From the data below, retype exactly the lines starting with the one that contains "R6: 680 (PULSE, VB2) -> 680 (+3V3, PULSE)" and ending with the one that contains "C1: 100uF (plus", both included.

• • • • • • •

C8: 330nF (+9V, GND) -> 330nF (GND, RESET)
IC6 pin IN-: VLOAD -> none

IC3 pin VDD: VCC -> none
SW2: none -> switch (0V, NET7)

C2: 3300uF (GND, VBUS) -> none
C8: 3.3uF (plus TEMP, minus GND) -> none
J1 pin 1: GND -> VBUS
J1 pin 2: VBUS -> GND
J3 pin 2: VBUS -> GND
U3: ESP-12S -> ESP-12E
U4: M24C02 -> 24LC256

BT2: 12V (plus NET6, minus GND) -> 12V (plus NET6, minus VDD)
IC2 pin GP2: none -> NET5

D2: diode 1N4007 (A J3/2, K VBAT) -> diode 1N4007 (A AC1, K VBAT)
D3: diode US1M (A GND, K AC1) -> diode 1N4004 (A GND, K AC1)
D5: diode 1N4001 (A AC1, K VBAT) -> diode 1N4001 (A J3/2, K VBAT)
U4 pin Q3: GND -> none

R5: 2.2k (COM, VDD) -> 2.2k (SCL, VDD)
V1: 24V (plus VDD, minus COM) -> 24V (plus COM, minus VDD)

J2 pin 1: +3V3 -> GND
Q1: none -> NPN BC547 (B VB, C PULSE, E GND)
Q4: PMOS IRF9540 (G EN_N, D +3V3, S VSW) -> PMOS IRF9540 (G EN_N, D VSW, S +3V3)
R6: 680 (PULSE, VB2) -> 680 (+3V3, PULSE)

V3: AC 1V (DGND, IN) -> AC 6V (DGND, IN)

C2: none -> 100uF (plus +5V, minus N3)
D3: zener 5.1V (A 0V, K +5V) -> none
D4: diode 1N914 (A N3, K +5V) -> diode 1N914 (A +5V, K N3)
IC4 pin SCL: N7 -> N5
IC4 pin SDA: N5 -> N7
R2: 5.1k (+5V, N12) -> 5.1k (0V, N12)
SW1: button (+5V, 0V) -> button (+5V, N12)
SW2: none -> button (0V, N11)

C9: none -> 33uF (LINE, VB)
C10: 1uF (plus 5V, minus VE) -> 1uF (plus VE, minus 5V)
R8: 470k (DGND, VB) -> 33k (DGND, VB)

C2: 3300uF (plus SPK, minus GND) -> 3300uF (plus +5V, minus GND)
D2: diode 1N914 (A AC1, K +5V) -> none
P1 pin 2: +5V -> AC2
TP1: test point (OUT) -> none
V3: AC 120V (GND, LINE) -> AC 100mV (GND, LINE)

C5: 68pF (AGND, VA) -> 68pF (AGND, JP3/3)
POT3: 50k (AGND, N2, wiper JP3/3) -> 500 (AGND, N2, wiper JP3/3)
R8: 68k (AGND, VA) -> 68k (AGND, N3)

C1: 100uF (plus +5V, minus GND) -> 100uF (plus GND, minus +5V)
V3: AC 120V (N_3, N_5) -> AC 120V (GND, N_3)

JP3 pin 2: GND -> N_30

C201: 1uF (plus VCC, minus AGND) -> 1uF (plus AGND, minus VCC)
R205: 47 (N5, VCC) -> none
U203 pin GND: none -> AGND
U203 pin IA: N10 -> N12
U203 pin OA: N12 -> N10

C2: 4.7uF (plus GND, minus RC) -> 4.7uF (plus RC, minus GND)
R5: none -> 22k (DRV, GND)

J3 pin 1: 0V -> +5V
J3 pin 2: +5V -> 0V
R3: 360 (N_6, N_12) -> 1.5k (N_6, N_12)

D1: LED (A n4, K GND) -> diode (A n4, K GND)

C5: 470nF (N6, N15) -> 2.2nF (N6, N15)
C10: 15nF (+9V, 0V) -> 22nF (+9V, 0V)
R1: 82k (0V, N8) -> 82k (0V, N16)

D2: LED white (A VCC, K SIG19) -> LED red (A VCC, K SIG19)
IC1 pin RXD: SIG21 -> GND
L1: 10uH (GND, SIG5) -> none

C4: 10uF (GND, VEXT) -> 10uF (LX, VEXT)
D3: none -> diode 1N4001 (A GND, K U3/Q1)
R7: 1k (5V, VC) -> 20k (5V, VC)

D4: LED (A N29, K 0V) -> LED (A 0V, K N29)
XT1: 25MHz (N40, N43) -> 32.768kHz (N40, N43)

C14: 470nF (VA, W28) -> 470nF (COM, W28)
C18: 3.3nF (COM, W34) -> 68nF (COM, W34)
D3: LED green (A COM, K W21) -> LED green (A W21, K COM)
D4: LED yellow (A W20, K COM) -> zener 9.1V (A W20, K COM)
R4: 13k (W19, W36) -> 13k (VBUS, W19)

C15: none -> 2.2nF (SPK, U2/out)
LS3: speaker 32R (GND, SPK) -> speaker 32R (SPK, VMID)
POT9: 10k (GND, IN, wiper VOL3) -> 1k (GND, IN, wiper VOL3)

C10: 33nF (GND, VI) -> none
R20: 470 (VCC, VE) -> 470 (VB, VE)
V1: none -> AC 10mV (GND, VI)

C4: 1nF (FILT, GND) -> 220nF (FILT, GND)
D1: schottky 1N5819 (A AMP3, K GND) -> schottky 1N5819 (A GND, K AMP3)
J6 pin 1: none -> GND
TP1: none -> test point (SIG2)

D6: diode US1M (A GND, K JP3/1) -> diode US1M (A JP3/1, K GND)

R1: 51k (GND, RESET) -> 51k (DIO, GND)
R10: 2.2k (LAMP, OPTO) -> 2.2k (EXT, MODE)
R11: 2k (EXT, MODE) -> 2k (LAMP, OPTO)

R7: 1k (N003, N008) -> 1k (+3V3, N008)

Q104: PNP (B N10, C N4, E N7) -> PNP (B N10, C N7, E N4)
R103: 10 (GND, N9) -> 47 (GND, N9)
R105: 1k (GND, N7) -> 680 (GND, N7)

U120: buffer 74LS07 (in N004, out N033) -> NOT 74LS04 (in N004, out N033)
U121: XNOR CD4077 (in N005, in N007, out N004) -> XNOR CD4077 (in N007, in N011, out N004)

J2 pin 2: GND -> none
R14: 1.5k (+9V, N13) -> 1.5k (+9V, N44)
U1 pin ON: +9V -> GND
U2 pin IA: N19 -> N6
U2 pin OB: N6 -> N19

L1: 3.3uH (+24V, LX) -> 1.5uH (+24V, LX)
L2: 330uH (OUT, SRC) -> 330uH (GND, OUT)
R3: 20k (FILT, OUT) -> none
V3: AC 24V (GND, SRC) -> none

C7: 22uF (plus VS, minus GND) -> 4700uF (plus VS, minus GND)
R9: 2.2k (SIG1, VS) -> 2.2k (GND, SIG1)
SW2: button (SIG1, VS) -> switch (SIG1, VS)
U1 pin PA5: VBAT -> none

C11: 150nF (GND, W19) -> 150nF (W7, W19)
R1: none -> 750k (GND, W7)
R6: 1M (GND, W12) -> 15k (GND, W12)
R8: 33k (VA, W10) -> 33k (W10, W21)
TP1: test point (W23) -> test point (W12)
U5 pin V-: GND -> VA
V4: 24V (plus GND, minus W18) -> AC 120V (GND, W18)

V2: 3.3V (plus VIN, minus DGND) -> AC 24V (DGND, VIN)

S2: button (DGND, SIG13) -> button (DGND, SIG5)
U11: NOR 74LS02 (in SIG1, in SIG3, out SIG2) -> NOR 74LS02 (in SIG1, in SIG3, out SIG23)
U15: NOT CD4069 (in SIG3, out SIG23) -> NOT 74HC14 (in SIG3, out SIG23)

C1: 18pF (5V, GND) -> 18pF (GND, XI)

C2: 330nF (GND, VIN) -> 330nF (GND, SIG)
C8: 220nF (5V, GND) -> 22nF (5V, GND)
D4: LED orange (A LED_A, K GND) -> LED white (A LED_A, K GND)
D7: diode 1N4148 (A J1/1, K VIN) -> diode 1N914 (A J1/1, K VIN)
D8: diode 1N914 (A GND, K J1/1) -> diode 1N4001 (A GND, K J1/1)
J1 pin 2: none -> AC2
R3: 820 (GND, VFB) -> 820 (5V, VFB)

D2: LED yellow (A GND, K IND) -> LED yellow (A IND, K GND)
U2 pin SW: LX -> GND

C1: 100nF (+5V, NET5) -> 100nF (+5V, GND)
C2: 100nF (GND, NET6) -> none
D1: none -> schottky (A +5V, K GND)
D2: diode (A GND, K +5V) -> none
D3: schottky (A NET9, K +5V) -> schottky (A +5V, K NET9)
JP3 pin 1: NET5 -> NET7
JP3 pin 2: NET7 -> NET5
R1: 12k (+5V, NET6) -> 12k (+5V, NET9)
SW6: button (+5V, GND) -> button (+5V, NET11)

• • • • • • •

**Answer to this problem:**
R6: 680 (PULSE, VB2) -> 680 (+3V3, PULSE)

V3: AC 1V (DGND, IN) -> AC 6V (DGND, IN)

C2: none -> 100uF (plus +5V, minus N3)
D3: zener 5.1V (A 0V, K +5V) -> none
D4: diode 1N914 (A N3, K +5V) -> diode 1N914 (A +5V, K N3)
IC4 pin SCL: N7 -> N5
IC4 pin SDA: N5 -> N7
R2: 5.1k (+5V, N12) -> 5.1k (0V, N12)
SW1: button (+5V, 0V) -> button (+5V, N12)
SW2: none -> button (0V, N11)

C9: none -> 33uF (LINE, VB)
C10: 1uF (plus 5V, minus VE) -> 1uF (plus VE, minus 5V)
R8: 470k (DGND, VB) -> 33k (DGND, VB)

C2: 3300uF (plus SPK, minus GND) -> 3300uF (plus +5V, minus GND)
D2: diode 1N914 (A AC1, K +5V) -> none
P1 pin 2: +5V -> AC2
TP1: test point (OUT) -> none
V3: AC 120V (GND, LINE) -> AC 100mV (GND, LINE)

C5: 68pF (AGND, VA) -> 68pF (AGND, JP3/3)
POT3: 50k (AGND, N2, wiper JP3/3) -> 500 (AGND, N2, wiper JP3/3)
R8: 68k (AGND, VA) -> 68k (AGND, N3)

C1: 100uF (plus +5V, minus GND) -> 100uF (plus GND, minus +5V)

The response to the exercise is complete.